◆ **Task directions**
Below are the records. Gather each line that holds "moved".
* * * * *
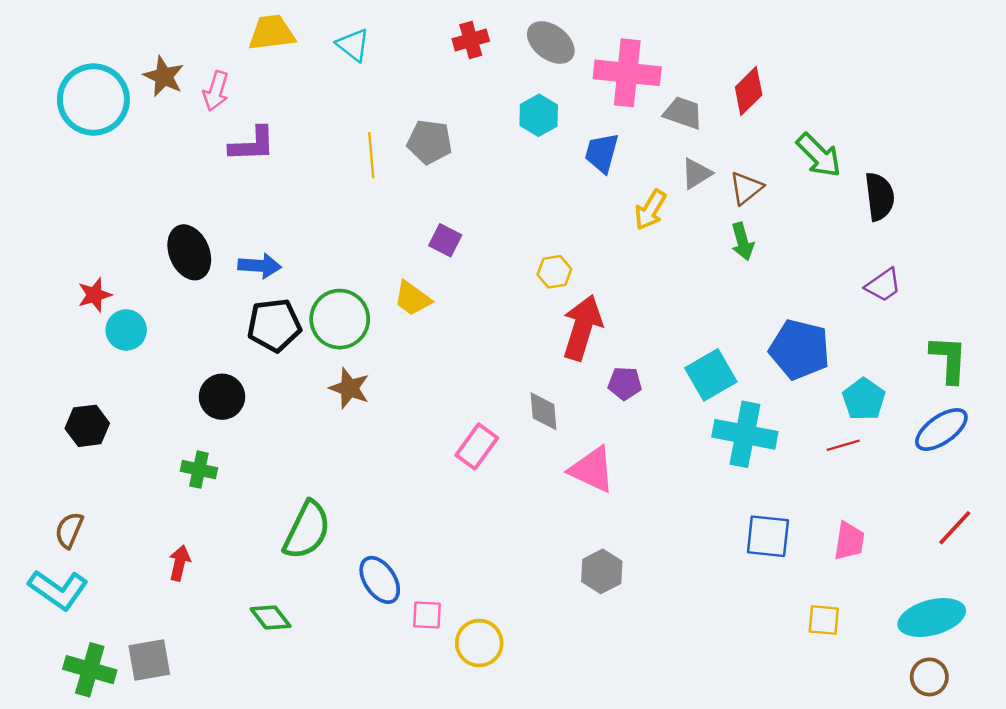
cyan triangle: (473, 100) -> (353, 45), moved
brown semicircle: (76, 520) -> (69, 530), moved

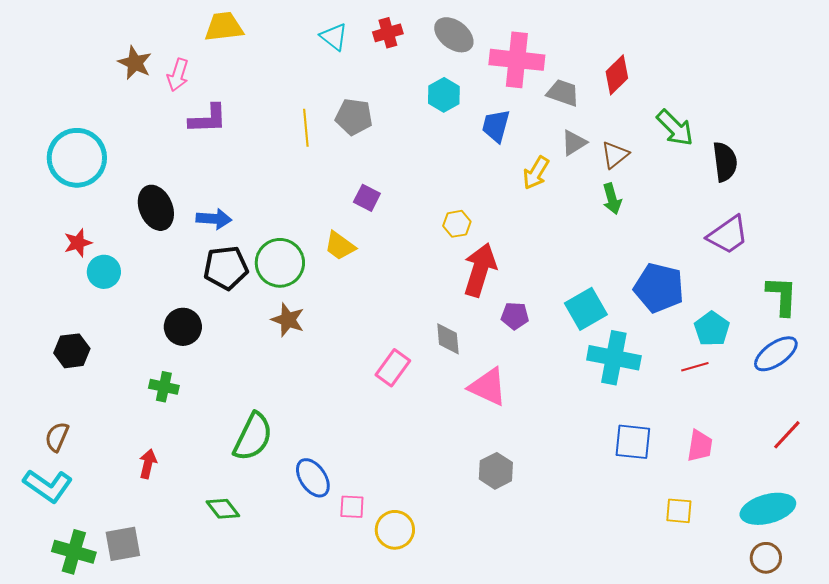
cyan triangle: (353, 45) -> (334, 37), moved
cyan circle: (93, 99) -> (77, 158), moved
purple trapezoid: (883, 285) -> (728, 235), size x1.4

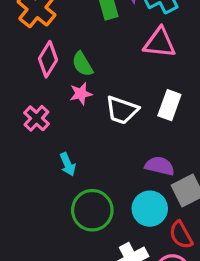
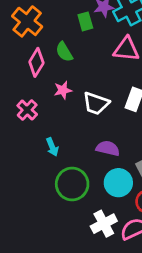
green semicircle: (82, 64) -> (64, 52), moved
purple semicircle: (160, 166) -> (108, 148), moved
* * * * *
◆ **Response to the task**
cyan triangle: (473, 100) -> (353, 45), moved
brown semicircle: (76, 520) -> (69, 530), moved
cyan triangle: (353, 45) -> (334, 37), moved
cyan circle: (93, 99) -> (77, 158), moved
green semicircle: (82, 64) -> (64, 52), moved
purple semicircle: (160, 166) -> (108, 148), moved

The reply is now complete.